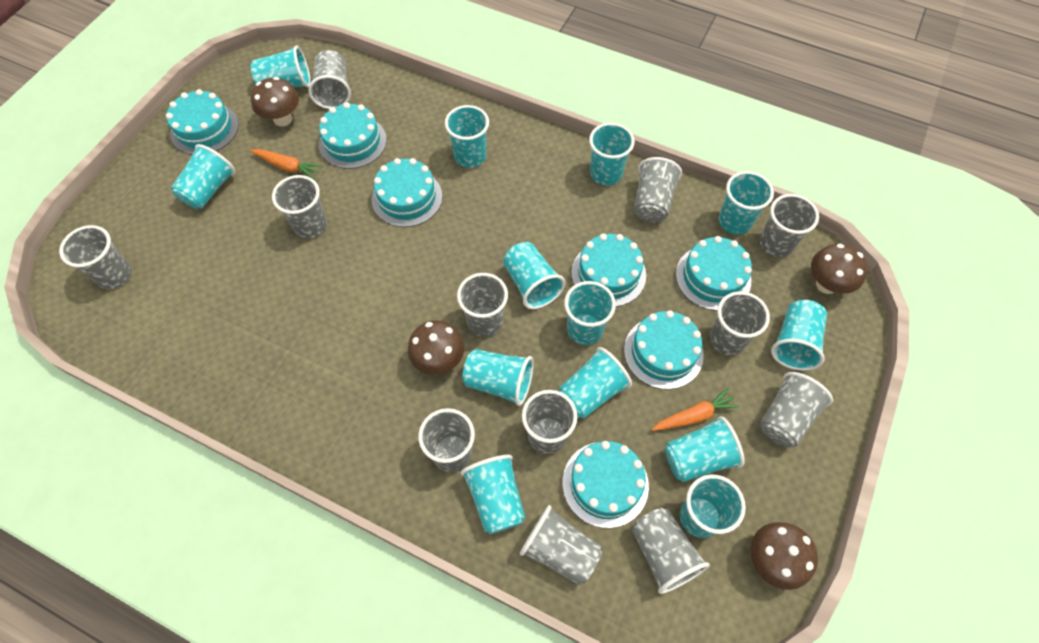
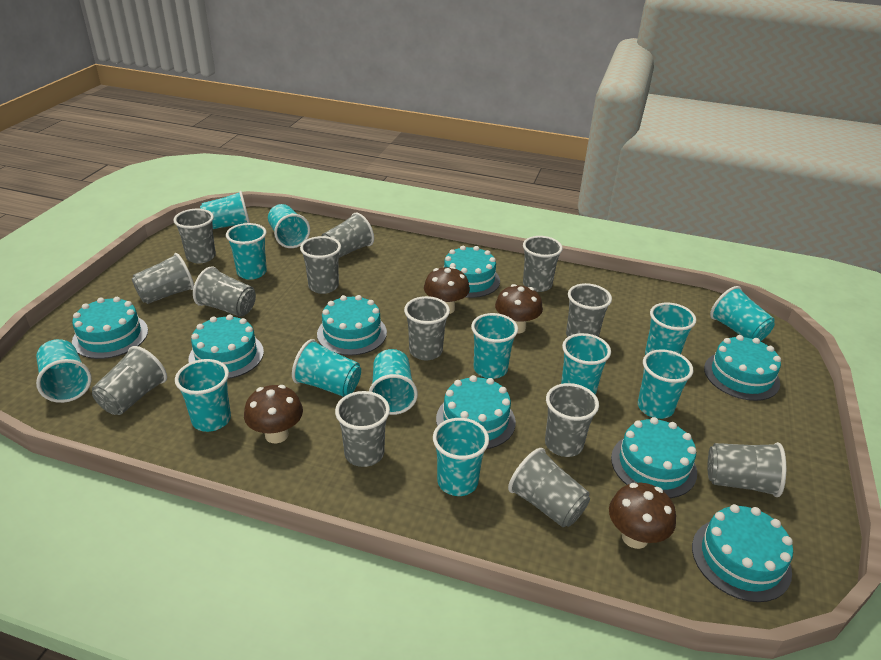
grey cup: 12 -> 13
orange carrot: 2 -> 0
turquoise cake: 7 -> 8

TASK GOAL >>
Apart from its pictures, the material above should be repeated exactly.

SOLUTION FOR THIS EXERCISE >>
grey cup: 12 -> 13
orange carrot: 2 -> 0
turquoise cake: 7 -> 8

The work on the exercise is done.